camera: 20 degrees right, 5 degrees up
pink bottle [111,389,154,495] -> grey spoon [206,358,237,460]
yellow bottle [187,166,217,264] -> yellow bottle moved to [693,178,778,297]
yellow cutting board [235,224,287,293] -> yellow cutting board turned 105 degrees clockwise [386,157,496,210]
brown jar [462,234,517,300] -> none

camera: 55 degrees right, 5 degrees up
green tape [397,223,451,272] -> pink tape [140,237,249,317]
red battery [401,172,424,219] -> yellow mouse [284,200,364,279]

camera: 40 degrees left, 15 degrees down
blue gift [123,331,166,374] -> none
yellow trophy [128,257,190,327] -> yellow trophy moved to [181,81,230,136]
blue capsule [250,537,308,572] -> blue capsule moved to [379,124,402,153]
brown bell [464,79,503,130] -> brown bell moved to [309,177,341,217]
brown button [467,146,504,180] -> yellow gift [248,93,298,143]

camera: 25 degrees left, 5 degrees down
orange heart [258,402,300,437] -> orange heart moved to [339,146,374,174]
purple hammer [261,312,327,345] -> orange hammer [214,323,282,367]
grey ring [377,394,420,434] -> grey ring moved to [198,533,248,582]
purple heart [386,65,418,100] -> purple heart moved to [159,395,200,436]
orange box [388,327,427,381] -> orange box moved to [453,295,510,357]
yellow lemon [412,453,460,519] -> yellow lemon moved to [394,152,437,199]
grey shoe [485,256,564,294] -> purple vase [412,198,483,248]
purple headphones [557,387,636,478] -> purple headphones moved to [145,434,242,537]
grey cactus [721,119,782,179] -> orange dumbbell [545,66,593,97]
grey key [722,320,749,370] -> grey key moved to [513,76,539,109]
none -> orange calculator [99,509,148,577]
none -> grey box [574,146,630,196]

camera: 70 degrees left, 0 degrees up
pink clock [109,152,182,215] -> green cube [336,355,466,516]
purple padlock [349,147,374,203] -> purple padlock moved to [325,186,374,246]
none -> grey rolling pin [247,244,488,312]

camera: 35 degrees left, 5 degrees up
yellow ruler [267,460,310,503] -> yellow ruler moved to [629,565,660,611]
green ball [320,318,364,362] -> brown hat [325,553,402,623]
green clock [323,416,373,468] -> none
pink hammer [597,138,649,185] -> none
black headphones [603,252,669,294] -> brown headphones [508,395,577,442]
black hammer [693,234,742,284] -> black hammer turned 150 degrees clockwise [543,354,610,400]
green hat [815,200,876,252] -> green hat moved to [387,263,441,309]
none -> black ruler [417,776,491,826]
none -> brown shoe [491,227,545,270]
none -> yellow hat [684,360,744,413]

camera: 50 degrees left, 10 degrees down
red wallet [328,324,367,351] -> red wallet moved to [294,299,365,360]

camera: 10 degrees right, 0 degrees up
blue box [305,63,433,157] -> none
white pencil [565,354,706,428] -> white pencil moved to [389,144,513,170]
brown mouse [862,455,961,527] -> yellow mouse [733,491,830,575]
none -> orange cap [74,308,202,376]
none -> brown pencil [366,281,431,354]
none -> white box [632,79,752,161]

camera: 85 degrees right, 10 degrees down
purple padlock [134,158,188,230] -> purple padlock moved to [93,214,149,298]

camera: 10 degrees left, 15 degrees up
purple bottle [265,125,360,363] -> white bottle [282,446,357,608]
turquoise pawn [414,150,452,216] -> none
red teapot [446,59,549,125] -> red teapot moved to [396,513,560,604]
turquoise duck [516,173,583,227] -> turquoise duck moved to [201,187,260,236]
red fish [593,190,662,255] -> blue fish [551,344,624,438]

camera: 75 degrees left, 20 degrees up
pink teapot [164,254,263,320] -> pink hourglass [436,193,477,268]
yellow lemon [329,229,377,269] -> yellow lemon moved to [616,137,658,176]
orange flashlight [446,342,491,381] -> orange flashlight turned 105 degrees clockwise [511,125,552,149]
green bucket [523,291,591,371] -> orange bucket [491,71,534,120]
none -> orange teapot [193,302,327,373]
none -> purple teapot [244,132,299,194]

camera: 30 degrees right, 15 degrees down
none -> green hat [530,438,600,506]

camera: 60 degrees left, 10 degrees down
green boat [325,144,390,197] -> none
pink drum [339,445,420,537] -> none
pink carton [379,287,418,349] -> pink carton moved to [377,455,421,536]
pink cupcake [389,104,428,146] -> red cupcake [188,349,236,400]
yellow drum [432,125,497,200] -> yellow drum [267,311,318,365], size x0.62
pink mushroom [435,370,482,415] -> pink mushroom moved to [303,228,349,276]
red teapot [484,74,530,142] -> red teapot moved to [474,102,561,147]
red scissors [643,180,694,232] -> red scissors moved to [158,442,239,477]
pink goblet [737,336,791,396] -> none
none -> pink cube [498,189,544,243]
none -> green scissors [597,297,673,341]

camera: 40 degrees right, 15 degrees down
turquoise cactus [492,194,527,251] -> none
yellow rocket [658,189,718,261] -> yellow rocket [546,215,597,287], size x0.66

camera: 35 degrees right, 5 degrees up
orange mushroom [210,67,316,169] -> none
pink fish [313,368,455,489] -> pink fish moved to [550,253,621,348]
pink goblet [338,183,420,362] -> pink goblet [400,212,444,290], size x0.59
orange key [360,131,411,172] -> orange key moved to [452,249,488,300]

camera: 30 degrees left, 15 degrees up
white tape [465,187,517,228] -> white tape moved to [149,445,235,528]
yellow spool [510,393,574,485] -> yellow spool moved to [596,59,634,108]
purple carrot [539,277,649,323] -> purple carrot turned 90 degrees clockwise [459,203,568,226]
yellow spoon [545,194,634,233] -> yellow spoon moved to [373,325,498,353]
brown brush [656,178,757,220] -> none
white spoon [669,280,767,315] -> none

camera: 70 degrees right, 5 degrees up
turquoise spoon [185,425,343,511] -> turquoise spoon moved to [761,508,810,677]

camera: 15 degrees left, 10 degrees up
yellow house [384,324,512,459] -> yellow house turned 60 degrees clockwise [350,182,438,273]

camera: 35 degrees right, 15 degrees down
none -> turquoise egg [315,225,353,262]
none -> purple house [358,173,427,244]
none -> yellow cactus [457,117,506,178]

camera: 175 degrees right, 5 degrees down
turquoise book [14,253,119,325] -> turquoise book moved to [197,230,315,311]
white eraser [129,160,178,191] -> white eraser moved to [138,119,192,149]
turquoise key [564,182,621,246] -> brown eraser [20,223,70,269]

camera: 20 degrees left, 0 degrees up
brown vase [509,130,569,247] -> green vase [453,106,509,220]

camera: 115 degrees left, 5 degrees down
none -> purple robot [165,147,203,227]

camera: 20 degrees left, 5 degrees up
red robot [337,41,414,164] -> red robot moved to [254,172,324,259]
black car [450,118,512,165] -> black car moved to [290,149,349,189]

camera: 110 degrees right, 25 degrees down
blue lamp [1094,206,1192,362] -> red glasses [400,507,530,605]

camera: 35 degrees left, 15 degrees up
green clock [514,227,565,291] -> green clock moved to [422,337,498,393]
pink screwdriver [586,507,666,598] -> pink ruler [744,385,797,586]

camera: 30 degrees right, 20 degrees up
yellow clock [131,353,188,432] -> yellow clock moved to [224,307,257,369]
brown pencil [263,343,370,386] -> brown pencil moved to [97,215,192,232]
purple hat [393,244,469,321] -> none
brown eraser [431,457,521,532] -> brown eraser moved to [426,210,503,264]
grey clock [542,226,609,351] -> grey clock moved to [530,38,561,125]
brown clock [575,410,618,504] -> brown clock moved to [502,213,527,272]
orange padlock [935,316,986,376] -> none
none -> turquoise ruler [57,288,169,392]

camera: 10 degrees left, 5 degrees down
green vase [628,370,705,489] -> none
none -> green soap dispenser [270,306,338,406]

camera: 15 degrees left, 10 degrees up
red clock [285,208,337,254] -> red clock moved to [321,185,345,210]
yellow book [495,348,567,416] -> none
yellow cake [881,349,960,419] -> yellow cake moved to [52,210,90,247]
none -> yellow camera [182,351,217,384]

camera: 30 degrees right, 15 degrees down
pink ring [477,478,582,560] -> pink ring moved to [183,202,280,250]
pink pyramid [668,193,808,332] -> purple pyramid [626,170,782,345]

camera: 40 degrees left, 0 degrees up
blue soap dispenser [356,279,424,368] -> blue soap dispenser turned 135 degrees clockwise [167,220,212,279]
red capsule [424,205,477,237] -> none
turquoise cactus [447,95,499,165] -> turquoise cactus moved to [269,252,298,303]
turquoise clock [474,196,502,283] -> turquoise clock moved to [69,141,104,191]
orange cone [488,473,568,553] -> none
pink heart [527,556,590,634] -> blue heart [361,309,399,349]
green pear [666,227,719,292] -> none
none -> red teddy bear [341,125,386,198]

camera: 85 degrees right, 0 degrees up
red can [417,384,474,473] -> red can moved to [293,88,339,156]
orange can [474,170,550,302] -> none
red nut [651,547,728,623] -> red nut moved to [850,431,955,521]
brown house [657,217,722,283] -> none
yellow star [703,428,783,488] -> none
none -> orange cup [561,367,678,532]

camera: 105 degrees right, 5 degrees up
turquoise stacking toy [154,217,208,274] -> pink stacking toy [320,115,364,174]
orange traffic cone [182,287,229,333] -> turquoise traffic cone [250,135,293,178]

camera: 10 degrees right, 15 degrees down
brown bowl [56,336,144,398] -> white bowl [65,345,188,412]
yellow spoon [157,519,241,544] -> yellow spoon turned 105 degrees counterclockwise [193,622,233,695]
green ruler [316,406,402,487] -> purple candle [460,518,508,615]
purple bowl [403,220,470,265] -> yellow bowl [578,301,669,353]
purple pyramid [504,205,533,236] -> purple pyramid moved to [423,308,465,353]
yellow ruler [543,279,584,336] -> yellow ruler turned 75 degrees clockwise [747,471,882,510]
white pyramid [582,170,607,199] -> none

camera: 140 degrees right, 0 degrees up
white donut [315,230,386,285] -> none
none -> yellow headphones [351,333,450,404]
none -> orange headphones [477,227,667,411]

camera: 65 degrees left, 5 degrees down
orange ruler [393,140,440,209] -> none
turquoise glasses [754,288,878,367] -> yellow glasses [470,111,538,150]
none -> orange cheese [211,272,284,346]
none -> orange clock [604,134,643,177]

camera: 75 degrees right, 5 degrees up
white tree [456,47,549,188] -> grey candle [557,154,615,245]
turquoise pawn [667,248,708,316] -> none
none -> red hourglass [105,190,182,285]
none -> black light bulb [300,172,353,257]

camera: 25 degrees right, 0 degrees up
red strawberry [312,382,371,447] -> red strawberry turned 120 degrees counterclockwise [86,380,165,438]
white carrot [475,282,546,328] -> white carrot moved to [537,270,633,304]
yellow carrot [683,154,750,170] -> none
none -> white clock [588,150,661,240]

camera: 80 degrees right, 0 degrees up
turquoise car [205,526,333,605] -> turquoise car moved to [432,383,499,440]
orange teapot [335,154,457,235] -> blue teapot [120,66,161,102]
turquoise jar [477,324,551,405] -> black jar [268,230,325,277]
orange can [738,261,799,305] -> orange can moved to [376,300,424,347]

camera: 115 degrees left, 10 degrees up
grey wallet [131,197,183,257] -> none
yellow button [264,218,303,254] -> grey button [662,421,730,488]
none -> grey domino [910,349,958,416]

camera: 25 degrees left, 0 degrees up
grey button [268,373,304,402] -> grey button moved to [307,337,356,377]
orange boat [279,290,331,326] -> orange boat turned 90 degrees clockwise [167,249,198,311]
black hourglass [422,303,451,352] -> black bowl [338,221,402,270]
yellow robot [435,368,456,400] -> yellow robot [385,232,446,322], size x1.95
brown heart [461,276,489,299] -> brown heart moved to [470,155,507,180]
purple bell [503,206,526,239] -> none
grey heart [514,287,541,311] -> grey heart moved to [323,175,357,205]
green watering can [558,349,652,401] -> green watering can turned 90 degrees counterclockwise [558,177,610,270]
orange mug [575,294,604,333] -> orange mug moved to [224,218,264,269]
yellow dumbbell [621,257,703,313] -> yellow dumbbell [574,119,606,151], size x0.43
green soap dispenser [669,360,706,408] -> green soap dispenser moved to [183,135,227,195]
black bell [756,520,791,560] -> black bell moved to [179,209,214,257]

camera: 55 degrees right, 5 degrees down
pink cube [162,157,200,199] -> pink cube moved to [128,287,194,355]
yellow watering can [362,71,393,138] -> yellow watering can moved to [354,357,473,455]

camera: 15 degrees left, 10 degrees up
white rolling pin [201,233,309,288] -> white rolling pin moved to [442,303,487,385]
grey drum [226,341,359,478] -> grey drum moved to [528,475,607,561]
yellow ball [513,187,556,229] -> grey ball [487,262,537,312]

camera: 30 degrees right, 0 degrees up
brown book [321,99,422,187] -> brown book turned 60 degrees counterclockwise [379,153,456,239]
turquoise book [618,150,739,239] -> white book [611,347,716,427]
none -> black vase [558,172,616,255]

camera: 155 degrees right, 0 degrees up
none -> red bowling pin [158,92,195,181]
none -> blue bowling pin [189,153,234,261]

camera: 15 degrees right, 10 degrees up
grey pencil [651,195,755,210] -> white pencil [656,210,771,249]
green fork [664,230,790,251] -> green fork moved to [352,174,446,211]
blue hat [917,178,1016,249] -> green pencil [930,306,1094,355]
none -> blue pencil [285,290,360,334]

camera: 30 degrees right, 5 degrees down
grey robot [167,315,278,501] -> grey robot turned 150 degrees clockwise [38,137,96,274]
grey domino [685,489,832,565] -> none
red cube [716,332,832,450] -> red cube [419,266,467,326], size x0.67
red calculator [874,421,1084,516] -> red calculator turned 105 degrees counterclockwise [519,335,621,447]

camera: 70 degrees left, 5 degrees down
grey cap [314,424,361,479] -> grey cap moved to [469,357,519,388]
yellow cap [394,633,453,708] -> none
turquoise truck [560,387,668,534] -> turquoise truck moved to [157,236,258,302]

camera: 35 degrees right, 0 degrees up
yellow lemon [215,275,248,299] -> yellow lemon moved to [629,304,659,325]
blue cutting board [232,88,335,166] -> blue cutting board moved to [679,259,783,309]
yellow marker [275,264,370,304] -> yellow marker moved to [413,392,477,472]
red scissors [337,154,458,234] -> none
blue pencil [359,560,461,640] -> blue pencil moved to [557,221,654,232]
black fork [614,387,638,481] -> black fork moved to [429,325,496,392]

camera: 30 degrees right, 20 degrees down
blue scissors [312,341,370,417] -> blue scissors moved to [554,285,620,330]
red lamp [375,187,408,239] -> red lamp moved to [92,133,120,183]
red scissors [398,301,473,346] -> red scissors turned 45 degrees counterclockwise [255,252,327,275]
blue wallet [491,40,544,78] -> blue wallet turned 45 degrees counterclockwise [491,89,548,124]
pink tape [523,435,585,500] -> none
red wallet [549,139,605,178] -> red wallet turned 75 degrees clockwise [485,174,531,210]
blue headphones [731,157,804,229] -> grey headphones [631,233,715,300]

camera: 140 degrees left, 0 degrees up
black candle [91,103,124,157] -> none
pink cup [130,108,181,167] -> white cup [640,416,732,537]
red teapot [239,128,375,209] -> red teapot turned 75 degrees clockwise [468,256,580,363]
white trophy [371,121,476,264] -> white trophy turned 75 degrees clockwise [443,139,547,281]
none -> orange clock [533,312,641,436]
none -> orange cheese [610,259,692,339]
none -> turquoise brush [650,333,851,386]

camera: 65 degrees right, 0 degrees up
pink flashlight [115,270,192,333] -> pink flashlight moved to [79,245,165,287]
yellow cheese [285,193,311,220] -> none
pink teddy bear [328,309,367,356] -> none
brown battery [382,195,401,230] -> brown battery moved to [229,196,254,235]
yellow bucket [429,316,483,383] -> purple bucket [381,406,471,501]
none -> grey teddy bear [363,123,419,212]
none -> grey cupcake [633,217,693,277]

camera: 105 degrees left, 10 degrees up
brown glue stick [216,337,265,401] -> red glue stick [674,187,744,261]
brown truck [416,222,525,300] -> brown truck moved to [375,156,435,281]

..............................

→ What to do
Look above for the line with "red teapot [446,59,549,125]" and the line with "none -> pink cube [498,189,544,243]", and reproduce exactly those two lines plus every line between, nothing more.

→ Final answer
red teapot [446,59,549,125] -> red teapot moved to [396,513,560,604]
turquoise duck [516,173,583,227] -> turquoise duck moved to [201,187,260,236]
red fish [593,190,662,255] -> blue fish [551,344,624,438]

camera: 75 degrees left, 20 degrees up
pink teapot [164,254,263,320] -> pink hourglass [436,193,477,268]
yellow lemon [329,229,377,269] -> yellow lemon moved to [616,137,658,176]
orange flashlight [446,342,491,381] -> orange flashlight turned 105 degrees clockwise [511,125,552,149]
green bucket [523,291,591,371] -> orange bucket [491,71,534,120]
none -> orange teapot [193,302,327,373]
none -> purple teapot [244,132,299,194]

camera: 30 degrees right, 15 degrees down
none -> green hat [530,438,600,506]

camera: 60 degrees left, 10 degrees down
green boat [325,144,390,197] -> none
pink drum [339,445,420,537] -> none
pink carton [379,287,418,349] -> pink carton moved to [377,455,421,536]
pink cupcake [389,104,428,146] -> red cupcake [188,349,236,400]
yellow drum [432,125,497,200] -> yellow drum [267,311,318,365], size x0.62
pink mushroom [435,370,482,415] -> pink mushroom moved to [303,228,349,276]
red teapot [484,74,530,142] -> red teapot moved to [474,102,561,147]
red scissors [643,180,694,232] -> red scissors moved to [158,442,239,477]
pink goblet [737,336,791,396] -> none
none -> pink cube [498,189,544,243]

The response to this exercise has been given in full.